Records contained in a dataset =
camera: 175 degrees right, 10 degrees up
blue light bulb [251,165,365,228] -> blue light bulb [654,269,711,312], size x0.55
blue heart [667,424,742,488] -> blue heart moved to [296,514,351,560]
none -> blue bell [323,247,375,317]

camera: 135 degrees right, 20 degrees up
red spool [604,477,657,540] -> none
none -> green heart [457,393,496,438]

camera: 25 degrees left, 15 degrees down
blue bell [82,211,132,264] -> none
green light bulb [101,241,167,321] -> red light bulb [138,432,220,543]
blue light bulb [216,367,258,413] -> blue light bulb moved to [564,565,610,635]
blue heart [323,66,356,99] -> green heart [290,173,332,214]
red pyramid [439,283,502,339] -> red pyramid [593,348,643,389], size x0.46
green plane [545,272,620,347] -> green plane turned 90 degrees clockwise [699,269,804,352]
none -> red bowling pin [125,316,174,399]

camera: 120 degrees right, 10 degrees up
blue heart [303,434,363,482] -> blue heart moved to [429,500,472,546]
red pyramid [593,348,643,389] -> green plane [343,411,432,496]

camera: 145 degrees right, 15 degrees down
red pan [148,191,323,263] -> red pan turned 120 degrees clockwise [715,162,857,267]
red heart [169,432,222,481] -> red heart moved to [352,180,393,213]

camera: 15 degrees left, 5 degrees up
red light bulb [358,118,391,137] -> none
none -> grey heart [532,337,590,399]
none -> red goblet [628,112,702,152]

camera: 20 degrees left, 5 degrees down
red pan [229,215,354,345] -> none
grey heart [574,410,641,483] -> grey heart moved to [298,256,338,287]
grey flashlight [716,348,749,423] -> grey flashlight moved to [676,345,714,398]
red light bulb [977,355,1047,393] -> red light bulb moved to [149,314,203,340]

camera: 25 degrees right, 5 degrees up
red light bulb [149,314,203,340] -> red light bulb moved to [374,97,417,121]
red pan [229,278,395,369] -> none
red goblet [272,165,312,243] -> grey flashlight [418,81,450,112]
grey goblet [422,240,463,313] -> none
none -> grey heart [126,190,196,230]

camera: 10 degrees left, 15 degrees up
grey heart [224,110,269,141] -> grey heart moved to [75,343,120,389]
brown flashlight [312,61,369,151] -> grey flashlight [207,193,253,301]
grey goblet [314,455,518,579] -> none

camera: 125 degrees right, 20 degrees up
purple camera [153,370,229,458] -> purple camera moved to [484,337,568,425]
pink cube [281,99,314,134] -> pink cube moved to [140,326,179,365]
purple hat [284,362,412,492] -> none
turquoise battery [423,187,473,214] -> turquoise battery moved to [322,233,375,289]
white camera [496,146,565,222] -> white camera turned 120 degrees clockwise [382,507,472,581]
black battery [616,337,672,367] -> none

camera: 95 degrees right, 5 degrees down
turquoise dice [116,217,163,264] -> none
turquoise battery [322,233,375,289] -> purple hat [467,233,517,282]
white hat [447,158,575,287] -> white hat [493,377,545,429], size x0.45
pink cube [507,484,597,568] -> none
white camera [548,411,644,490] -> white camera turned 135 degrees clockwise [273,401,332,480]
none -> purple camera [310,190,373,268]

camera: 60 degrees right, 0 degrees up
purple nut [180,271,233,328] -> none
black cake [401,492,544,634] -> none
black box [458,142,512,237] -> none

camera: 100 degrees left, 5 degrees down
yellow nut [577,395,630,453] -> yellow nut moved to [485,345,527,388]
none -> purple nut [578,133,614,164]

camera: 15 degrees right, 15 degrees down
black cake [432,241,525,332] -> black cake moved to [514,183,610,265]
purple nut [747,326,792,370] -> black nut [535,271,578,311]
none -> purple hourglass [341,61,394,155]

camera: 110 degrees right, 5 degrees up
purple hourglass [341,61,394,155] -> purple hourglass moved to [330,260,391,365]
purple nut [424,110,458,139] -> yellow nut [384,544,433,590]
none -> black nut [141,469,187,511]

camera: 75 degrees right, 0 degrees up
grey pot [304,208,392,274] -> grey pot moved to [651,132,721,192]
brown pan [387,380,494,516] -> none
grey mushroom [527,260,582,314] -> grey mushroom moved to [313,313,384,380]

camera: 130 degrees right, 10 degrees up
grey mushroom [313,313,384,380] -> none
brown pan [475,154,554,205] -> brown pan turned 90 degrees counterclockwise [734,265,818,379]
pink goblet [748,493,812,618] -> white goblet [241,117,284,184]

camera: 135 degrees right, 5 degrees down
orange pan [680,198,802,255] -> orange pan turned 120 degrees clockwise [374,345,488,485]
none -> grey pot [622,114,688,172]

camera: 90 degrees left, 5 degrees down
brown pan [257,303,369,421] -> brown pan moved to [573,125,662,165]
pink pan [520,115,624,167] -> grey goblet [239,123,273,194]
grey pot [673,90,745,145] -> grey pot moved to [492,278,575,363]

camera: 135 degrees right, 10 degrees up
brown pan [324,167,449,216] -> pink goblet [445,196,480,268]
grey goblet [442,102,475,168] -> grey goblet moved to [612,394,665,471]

TASK TO CARRY OUT =
Using the data above, repeat exactly the lines that begin at the line with "blue bell [82,211,132,264] -> none" and end at the line with "camera: 25 degrees right, 5 degrees up", both ends included.

RESULT OF THE EXERCISE =
blue bell [82,211,132,264] -> none
green light bulb [101,241,167,321] -> red light bulb [138,432,220,543]
blue light bulb [216,367,258,413] -> blue light bulb moved to [564,565,610,635]
blue heart [323,66,356,99] -> green heart [290,173,332,214]
red pyramid [439,283,502,339] -> red pyramid [593,348,643,389], size x0.46
green plane [545,272,620,347] -> green plane turned 90 degrees clockwise [699,269,804,352]
none -> red bowling pin [125,316,174,399]

camera: 120 degrees right, 10 degrees up
blue heart [303,434,363,482] -> blue heart moved to [429,500,472,546]
red pyramid [593,348,643,389] -> green plane [343,411,432,496]

camera: 145 degrees right, 15 degrees down
red pan [148,191,323,263] -> red pan turned 120 degrees clockwise [715,162,857,267]
red heart [169,432,222,481] -> red heart moved to [352,180,393,213]

camera: 15 degrees left, 5 degrees up
red light bulb [358,118,391,137] -> none
none -> grey heart [532,337,590,399]
none -> red goblet [628,112,702,152]

camera: 20 degrees left, 5 degrees down
red pan [229,215,354,345] -> none
grey heart [574,410,641,483] -> grey heart moved to [298,256,338,287]
grey flashlight [716,348,749,423] -> grey flashlight moved to [676,345,714,398]
red light bulb [977,355,1047,393] -> red light bulb moved to [149,314,203,340]

camera: 25 degrees right, 5 degrees up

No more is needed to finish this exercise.